> _What is expected_
All lines below containing "brown" are to be listed.

*** Begin section ***

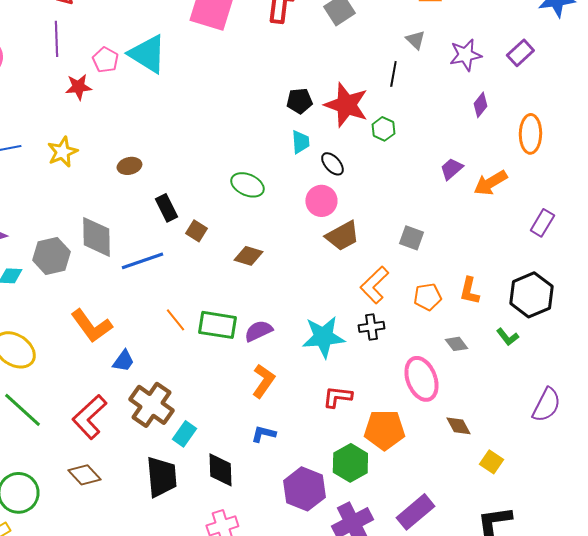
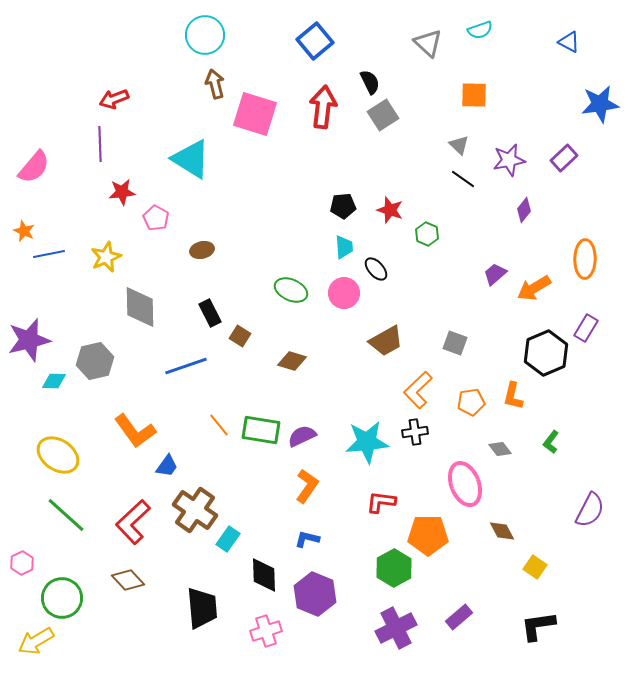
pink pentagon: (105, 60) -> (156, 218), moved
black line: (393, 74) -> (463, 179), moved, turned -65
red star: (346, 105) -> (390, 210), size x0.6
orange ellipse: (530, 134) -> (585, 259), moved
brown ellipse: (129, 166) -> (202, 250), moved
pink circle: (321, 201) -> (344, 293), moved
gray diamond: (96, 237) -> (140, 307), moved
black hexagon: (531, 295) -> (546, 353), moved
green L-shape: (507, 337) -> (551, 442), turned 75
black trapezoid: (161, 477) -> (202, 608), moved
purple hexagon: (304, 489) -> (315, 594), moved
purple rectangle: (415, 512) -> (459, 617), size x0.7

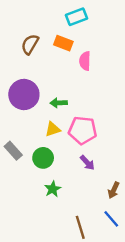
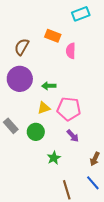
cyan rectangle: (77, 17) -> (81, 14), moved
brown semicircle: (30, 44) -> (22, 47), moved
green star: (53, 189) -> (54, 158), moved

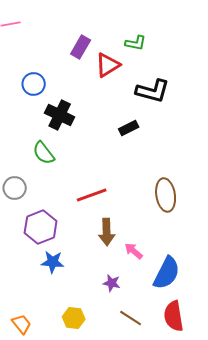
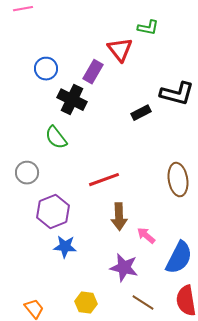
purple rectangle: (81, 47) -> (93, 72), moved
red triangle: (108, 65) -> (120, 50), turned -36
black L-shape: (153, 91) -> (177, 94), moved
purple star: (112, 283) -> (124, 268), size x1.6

*** End section ***

> _Answer for the task_
brown ellipse: (129, 166) -> (202, 250), moved
brown semicircle: (30, 44) -> (22, 47), moved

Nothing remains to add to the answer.